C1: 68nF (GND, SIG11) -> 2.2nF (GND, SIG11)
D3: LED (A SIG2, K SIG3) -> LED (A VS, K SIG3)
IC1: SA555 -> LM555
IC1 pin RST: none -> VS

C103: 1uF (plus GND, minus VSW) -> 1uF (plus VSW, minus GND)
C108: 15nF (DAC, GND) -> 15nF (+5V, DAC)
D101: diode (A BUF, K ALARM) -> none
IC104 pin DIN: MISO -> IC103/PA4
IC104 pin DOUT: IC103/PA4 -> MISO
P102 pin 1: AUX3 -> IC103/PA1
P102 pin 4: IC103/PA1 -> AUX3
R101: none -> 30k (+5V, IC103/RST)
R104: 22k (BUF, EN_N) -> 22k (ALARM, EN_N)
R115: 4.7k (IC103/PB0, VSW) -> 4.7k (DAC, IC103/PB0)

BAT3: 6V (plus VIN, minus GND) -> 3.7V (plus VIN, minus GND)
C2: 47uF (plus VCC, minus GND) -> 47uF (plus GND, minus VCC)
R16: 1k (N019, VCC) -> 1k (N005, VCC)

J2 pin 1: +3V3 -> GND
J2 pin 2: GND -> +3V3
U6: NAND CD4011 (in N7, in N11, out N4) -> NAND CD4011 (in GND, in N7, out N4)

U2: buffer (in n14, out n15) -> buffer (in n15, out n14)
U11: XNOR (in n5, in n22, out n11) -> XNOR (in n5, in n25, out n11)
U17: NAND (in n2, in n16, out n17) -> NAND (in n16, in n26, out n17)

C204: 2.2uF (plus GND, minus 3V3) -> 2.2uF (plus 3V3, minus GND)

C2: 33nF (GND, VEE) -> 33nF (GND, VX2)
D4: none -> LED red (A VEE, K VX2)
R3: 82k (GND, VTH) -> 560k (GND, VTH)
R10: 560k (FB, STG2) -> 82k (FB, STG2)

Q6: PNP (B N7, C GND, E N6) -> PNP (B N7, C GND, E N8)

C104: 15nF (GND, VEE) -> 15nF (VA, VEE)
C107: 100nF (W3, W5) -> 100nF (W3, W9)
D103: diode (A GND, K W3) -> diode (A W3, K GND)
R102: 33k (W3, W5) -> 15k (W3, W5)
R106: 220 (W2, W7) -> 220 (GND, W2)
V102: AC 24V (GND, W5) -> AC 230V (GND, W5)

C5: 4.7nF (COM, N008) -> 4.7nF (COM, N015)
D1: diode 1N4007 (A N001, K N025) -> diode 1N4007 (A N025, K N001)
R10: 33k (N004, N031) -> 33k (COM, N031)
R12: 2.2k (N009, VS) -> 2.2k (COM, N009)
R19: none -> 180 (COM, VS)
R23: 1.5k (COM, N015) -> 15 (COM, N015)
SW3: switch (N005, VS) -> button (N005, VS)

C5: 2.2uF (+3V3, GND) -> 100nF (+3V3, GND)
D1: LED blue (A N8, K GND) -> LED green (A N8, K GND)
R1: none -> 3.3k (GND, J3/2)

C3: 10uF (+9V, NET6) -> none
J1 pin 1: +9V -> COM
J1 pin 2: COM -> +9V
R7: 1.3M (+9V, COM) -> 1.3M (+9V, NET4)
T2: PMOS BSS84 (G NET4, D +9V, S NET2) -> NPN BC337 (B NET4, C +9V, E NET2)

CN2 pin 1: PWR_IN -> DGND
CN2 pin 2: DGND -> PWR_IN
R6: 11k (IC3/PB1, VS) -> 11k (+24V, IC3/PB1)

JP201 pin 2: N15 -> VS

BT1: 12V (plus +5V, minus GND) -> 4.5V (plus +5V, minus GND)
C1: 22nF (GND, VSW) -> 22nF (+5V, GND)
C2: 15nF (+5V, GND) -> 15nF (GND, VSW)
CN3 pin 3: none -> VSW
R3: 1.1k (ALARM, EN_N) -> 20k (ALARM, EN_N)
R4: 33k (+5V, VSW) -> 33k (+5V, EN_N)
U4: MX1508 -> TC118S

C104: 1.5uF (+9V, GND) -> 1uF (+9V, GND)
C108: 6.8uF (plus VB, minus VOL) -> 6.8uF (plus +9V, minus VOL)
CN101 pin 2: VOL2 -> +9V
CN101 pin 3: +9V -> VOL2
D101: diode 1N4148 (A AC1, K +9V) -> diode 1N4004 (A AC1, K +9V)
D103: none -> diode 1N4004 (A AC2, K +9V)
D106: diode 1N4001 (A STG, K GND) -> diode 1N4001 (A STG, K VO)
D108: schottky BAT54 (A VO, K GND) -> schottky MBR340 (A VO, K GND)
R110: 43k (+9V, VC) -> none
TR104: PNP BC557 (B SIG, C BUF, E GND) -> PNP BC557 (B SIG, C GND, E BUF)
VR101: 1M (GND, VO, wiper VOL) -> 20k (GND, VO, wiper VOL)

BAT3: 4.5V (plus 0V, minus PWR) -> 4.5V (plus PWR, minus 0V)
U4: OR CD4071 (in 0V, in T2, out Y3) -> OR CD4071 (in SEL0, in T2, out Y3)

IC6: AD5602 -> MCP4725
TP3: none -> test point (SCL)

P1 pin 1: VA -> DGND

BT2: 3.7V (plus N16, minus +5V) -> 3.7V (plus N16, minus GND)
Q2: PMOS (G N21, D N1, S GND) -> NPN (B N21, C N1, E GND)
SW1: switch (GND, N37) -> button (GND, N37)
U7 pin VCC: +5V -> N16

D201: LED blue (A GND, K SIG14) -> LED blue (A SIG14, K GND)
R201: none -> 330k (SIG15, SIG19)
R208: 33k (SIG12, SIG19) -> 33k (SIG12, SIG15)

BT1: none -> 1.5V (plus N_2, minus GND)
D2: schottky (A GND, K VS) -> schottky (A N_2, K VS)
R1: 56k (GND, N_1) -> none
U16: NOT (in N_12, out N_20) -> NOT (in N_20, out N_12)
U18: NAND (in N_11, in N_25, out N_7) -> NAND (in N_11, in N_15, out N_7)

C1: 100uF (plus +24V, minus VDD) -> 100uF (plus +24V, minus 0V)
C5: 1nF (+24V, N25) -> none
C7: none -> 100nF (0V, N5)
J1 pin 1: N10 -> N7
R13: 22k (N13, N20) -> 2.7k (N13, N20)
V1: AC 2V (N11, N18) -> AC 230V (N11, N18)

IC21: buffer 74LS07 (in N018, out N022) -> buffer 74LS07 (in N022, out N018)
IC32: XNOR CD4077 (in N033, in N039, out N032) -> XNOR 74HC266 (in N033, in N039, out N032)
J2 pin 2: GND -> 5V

==============================

## About this exercise
Starting at the line above that holds "U17: NAND (in" and ending at the line that holds "R3: 82k (GND, VTH) -> 560k (GND, VTH)", transcribe each line exactly and include no other lines.

## Response to the exercise
U17: NAND (in n2, in n16, out n17) -> NAND (in n16, in n26, out n17)

C204: 2.2uF (plus GND, minus 3V3) -> 2.2uF (plus 3V3, minus GND)

C2: 33nF (GND, VEE) -> 33nF (GND, VX2)
D4: none -> LED red (A VEE, K VX2)
R3: 82k (GND, VTH) -> 560k (GND, VTH)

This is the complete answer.